- Your task
When a line contains the string "rotated", it counts once; give the total of such lines in the entries below and nothing else.

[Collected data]
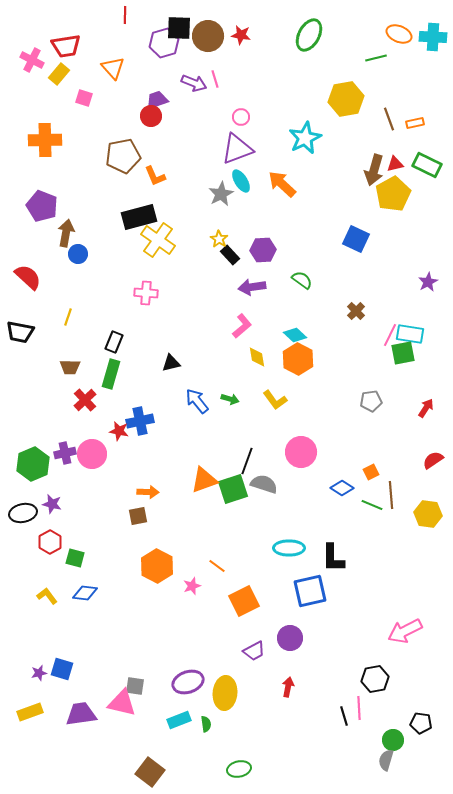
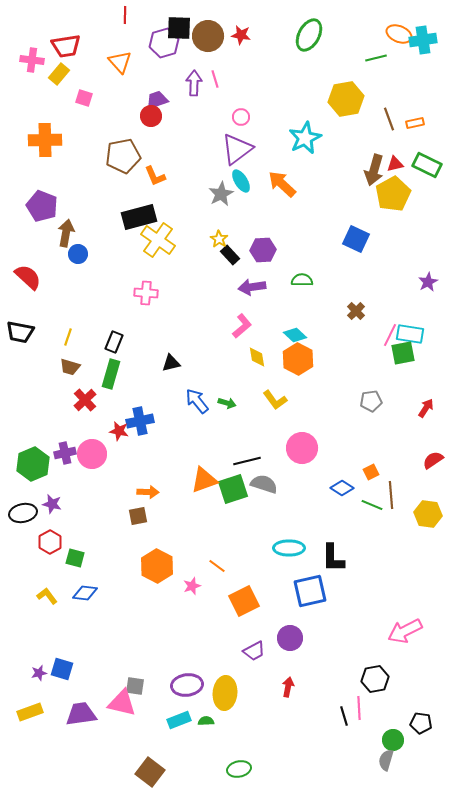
cyan cross at (433, 37): moved 10 px left, 3 px down; rotated 12 degrees counterclockwise
pink cross at (32, 60): rotated 20 degrees counterclockwise
orange triangle at (113, 68): moved 7 px right, 6 px up
purple arrow at (194, 83): rotated 110 degrees counterclockwise
purple triangle at (237, 149): rotated 16 degrees counterclockwise
green semicircle at (302, 280): rotated 35 degrees counterclockwise
yellow line at (68, 317): moved 20 px down
brown trapezoid at (70, 367): rotated 15 degrees clockwise
green arrow at (230, 399): moved 3 px left, 4 px down
pink circle at (301, 452): moved 1 px right, 4 px up
black line at (247, 461): rotated 56 degrees clockwise
purple ellipse at (188, 682): moved 1 px left, 3 px down; rotated 12 degrees clockwise
green semicircle at (206, 724): moved 3 px up; rotated 84 degrees counterclockwise
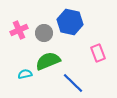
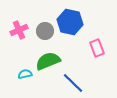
gray circle: moved 1 px right, 2 px up
pink rectangle: moved 1 px left, 5 px up
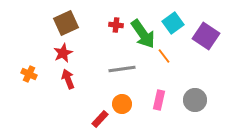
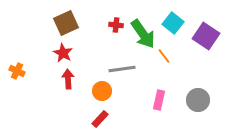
cyan square: rotated 15 degrees counterclockwise
red star: rotated 18 degrees counterclockwise
orange cross: moved 12 px left, 3 px up
red arrow: rotated 18 degrees clockwise
gray circle: moved 3 px right
orange circle: moved 20 px left, 13 px up
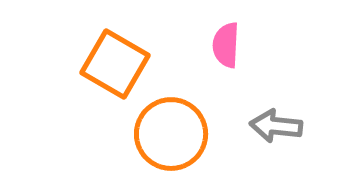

- Response area
12